___ Exercise materials ___

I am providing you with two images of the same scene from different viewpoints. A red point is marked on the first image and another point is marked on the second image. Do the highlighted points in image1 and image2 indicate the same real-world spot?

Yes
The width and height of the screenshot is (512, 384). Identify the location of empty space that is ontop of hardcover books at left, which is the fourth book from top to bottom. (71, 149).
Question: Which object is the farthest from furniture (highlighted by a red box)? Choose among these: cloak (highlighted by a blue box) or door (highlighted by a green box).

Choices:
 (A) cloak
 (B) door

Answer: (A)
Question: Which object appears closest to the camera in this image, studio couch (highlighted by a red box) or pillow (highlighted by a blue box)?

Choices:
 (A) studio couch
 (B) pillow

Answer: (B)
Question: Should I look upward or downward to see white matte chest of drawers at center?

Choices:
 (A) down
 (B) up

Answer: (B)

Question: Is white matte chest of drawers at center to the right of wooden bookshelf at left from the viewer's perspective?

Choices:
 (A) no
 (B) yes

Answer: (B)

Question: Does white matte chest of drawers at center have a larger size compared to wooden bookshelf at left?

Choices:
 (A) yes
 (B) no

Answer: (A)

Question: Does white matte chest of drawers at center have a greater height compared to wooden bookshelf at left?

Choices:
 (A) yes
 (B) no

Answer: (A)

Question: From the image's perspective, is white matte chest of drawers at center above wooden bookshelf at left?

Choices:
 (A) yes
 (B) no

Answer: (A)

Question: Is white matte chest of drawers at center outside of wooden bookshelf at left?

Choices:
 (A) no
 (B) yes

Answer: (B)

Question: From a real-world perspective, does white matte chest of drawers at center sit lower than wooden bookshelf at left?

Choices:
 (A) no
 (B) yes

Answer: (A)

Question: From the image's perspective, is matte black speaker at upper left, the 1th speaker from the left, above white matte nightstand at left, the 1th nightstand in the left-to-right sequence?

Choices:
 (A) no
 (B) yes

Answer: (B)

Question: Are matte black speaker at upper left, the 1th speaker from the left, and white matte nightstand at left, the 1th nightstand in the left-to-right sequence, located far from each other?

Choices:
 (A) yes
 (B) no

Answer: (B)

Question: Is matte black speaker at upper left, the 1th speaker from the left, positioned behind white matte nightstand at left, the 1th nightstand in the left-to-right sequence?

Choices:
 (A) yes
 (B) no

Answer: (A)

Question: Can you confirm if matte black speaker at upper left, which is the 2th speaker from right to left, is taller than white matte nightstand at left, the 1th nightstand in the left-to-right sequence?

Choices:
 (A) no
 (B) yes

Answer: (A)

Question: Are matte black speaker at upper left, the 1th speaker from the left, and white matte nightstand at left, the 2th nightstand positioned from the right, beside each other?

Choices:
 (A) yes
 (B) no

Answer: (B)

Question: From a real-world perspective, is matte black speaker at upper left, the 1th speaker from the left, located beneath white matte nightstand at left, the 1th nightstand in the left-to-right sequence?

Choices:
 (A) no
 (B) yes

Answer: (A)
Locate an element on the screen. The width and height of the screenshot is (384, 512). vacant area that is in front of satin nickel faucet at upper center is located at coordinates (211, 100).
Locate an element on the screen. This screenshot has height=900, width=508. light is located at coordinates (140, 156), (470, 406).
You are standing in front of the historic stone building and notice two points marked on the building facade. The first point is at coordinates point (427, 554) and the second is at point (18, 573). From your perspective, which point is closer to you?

___

What you need to do
In the records above, change each occurrence of "white matte chest of drawers at center" to "white chest of drawers in the middle" and leave every other part of the text unchanged.

Solution to the exercise
I am providing you with two images of the same scene from different viewpoints. A red point is marked on the first image and another point is marked on the second image. Do the highlighted points in image1 and image2 indicate the same real-world spot?

Yes
The width and height of the screenshot is (512, 384). Identify the location of empty space that is ontop of hardcover books at left, which is the fourth book from top to bottom. (71, 149).
Question: Which object is the farthest from furniture (highlighted by a red box)? Choose among these: cloak (highlighted by a blue box) or door (highlighted by a green box).

Choices:
 (A) cloak
 (B) door

Answer: (A)
Question: Which object appears closest to the camera in this image, studio couch (highlighted by a red box) or pillow (highlighted by a blue box)?

Choices:
 (A) studio couch
 (B) pillow

Answer: (B)
Question: Should I look upward or downward to see white chest of drawers in the middle?

Choices:
 (A) down
 (B) up

Answer: (B)

Question: Is white chest of drawers in the middle to the right of wooden bookshelf at left from the viewer's perspective?

Choices:
 (A) no
 (B) yes

Answer: (B)

Question: Does white chest of drawers in the middle have a larger size compared to wooden bookshelf at left?

Choices:
 (A) yes
 (B) no

Answer: (A)

Question: Does white chest of drawers in the middle have a greater height compared to wooden bookshelf at left?

Choices:
 (A) yes
 (B) no

Answer: (A)

Question: From the image's perspective, is white chest of drawers in the middle above wooden bookshelf at left?

Choices:
 (A) yes
 (B) no

Answer: (A)

Question: Is white chest of drawers in the middle outside of wooden bookshelf at left?

Choices:
 (A) no
 (B) yes

Answer: (B)

Question: From a real-world perspective, does white chest of drawers in the middle sit lower than wooden bookshelf at left?

Choices:
 (A) no
 (B) yes

Answer: (A)

Question: From the image's perspective, is matte black speaker at upper left, the 1th speaker from the left, above white matte nightstand at left, the 1th nightstand in the left-to-right sequence?

Choices:
 (A) no
 (B) yes

Answer: (B)

Question: Are matte black speaker at upper left, the 1th speaker from the left, and white matte nightstand at left, the 1th nightstand in the left-to-right sequence, located far from each other?

Choices:
 (A) yes
 (B) no

Answer: (B)

Question: Is matte black speaker at upper left, the 1th speaker from the left, positioned behind white matte nightstand at left, the 1th nightstand in the left-to-right sequence?

Choices:
 (A) yes
 (B) no

Answer: (A)

Question: Can you confirm if matte black speaker at upper left, which is the 2th speaker from right to left, is taller than white matte nightstand at left, the 1th nightstand in the left-to-right sequence?

Choices:
 (A) no
 (B) yes

Answer: (A)

Question: Are matte black speaker at upper left, the 1th speaker from the left, and white matte nightstand at left, the 2th nightstand positioned from the right, beside each other?

Choices:
 (A) yes
 (B) no

Answer: (B)

Question: From a real-world perspective, is matte black speaker at upper left, the 1th speaker from the left, located beneath white matte nightstand at left, the 1th nightstand in the left-to-right sequence?

Choices:
 (A) no
 (B) yes

Answer: (A)
Locate an element on the screen. The width and height of the screenshot is (384, 512). vacant area that is in front of satin nickel faucet at upper center is located at coordinates (211, 100).
Locate an element on the screen. This screenshot has height=900, width=508. light is located at coordinates (140, 156), (470, 406).
You are standing in front of the historic stone building and notice two points marked on the building facade. The first point is at coordinates point (427, 554) and the second is at point (18, 573). From your perspective, which point is closer to you?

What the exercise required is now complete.